### Directions for this task
If a line in the listing below has the string "white", copy it out.

### Data under study
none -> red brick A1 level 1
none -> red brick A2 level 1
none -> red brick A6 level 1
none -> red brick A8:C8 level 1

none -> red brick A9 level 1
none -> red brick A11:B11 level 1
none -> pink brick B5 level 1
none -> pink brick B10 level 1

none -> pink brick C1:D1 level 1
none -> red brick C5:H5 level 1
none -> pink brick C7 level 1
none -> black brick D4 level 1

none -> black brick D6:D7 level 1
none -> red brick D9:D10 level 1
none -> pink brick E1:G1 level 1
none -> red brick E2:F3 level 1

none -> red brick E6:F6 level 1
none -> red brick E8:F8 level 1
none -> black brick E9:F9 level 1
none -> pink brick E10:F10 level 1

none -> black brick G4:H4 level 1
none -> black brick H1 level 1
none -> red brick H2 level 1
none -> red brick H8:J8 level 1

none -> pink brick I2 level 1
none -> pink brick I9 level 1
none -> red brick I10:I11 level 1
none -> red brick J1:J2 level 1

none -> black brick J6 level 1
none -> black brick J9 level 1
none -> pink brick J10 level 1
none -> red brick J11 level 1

...

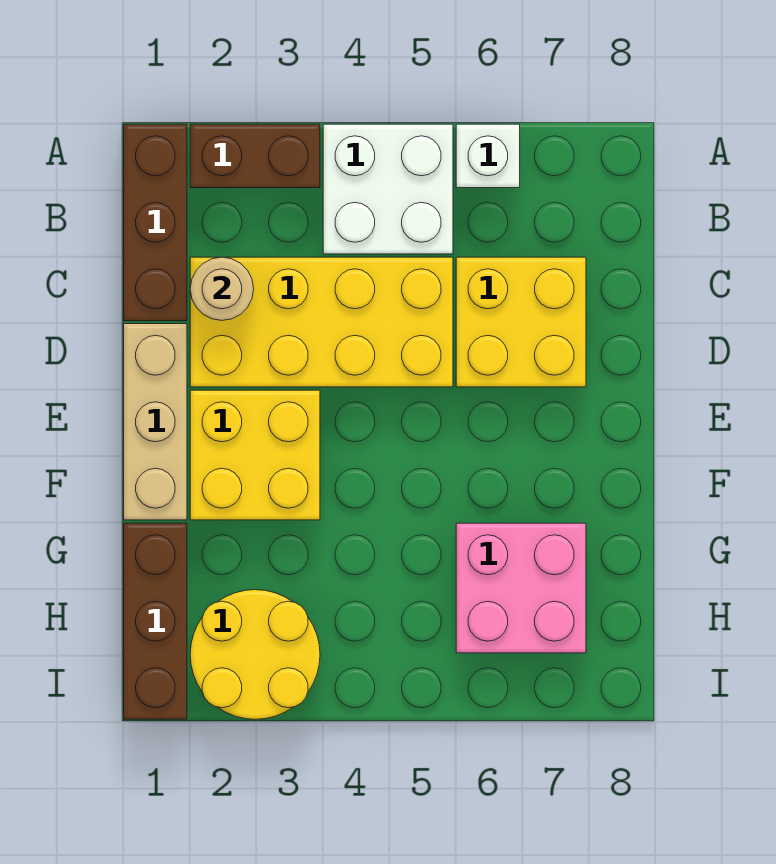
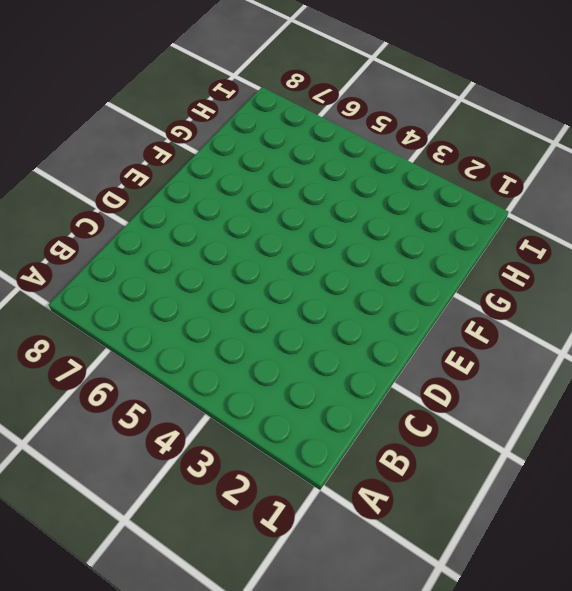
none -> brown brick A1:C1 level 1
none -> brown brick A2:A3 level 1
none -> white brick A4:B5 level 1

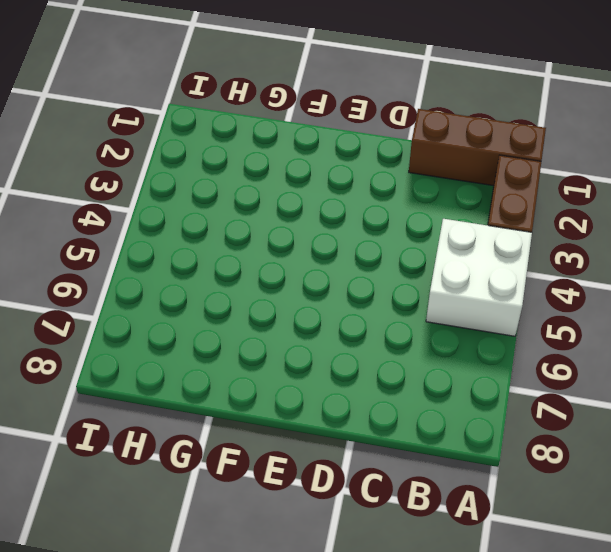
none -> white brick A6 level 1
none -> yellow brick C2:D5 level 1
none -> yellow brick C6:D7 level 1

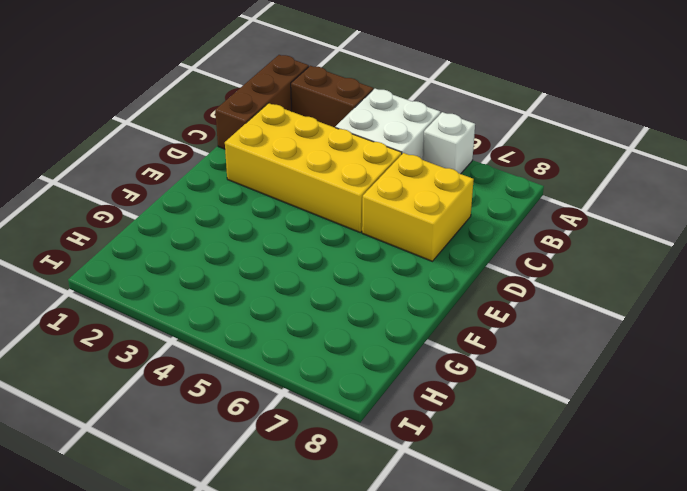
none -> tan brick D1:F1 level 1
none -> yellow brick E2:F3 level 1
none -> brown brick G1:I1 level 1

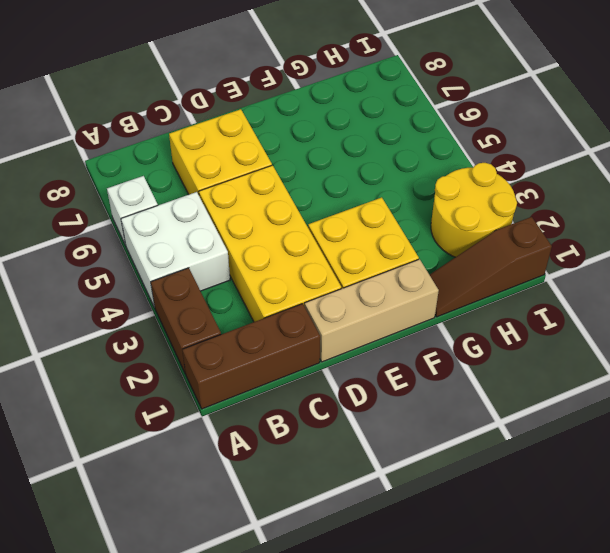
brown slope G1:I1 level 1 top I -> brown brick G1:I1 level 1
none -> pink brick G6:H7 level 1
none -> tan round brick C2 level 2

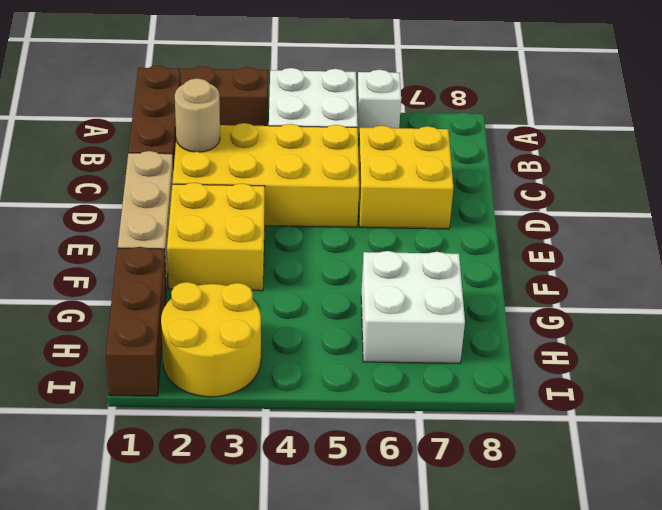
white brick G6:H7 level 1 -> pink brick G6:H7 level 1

### Written response
none -> white brick A4:B5 level 1
none -> white brick A6 level 1
white brick G6:H7 level 1 -> pink brick G6:H7 level 1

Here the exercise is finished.